Graphic revision entries
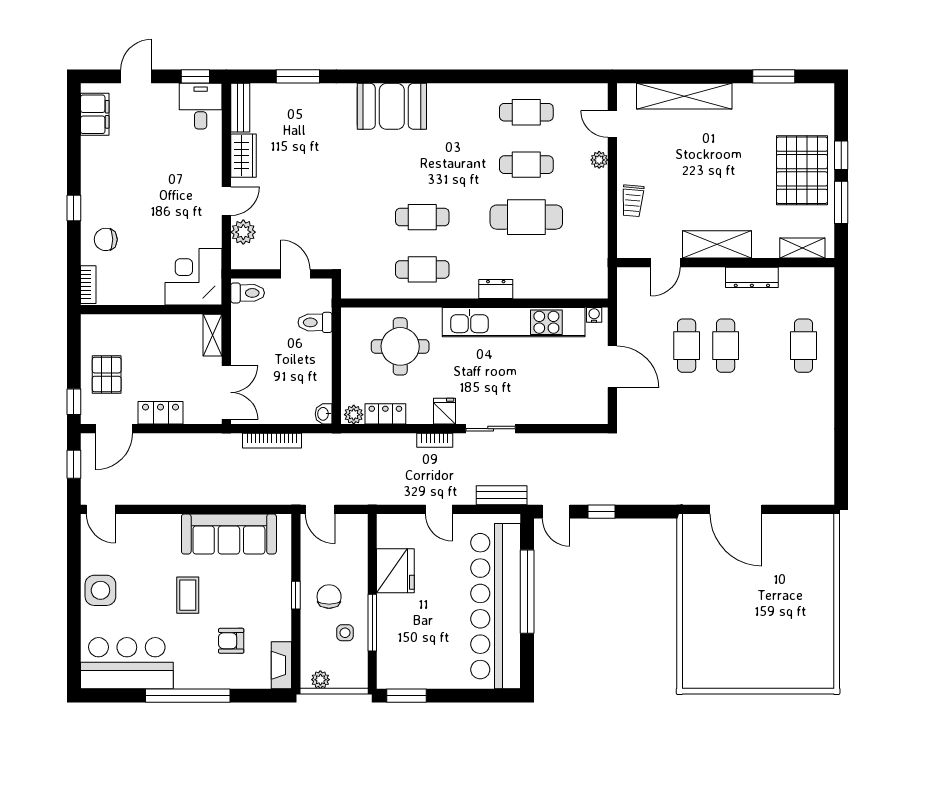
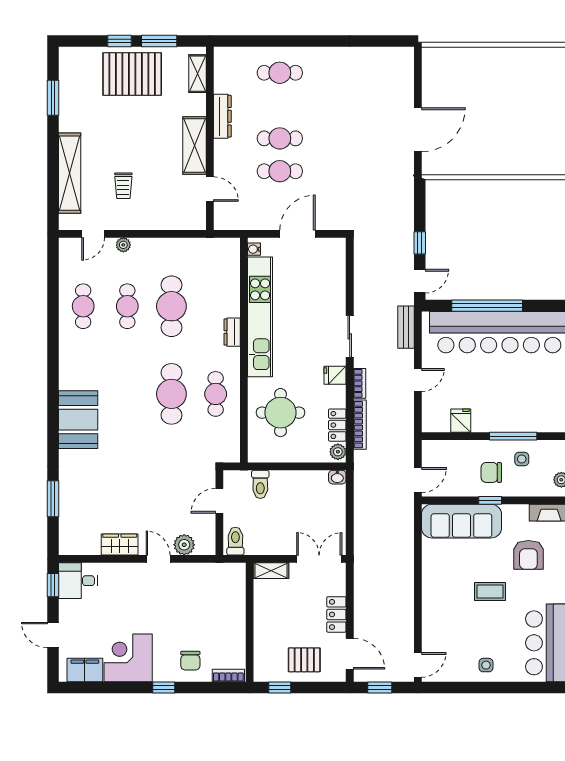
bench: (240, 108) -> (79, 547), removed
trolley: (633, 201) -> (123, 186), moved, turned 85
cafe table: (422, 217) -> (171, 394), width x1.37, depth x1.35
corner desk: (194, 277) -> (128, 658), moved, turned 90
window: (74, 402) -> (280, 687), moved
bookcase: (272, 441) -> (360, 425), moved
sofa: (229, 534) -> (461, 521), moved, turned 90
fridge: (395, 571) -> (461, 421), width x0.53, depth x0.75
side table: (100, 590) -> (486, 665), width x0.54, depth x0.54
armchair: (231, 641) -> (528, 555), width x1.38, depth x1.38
...
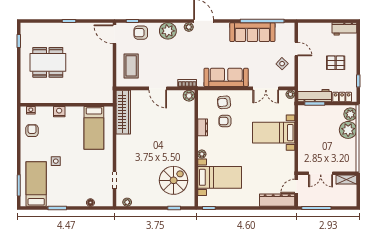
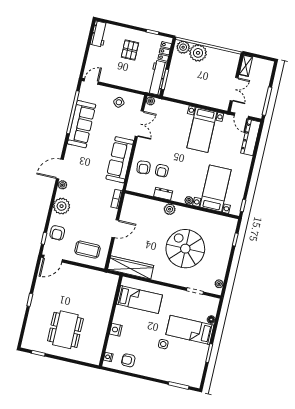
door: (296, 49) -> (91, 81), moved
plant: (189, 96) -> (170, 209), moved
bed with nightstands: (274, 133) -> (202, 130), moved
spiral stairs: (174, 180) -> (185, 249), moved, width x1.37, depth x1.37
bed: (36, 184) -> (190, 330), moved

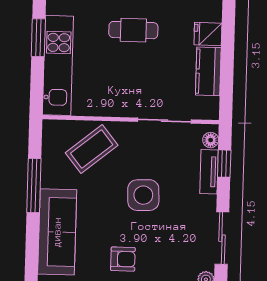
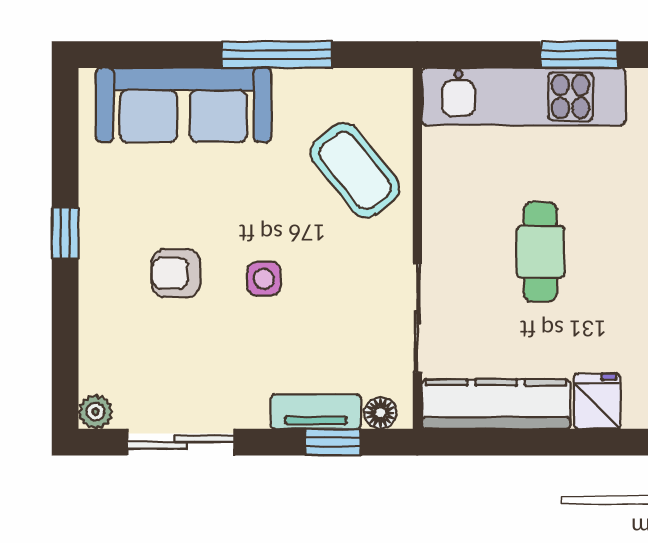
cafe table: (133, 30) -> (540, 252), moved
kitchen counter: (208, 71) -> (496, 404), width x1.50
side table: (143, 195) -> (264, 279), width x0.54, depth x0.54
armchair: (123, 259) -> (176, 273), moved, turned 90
...
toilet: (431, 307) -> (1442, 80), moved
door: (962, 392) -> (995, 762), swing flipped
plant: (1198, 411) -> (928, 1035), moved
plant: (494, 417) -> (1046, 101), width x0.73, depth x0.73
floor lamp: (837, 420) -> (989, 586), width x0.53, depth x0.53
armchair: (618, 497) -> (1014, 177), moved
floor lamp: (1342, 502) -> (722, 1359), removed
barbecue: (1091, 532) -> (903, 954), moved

WHAT IS EXPECTED =
Your answer should be the exact lines above from the one with "bench: (240, 108) -> (79, 547), removed" through the one with "side table: (100, 590)", both included, and nothing besides.

ANSWER SECTION =
bench: (240, 108) -> (79, 547), removed
trolley: (633, 201) -> (123, 186), moved, turned 85
cafe table: (422, 217) -> (171, 394), width x1.37, depth x1.35
corner desk: (194, 277) -> (128, 658), moved, turned 90
window: (74, 402) -> (280, 687), moved
bookcase: (272, 441) -> (360, 425), moved
sofa: (229, 534) -> (461, 521), moved, turned 90
fridge: (395, 571) -> (461, 421), width x0.53, depth x0.75
side table: (100, 590) -> (486, 665), width x0.54, depth x0.54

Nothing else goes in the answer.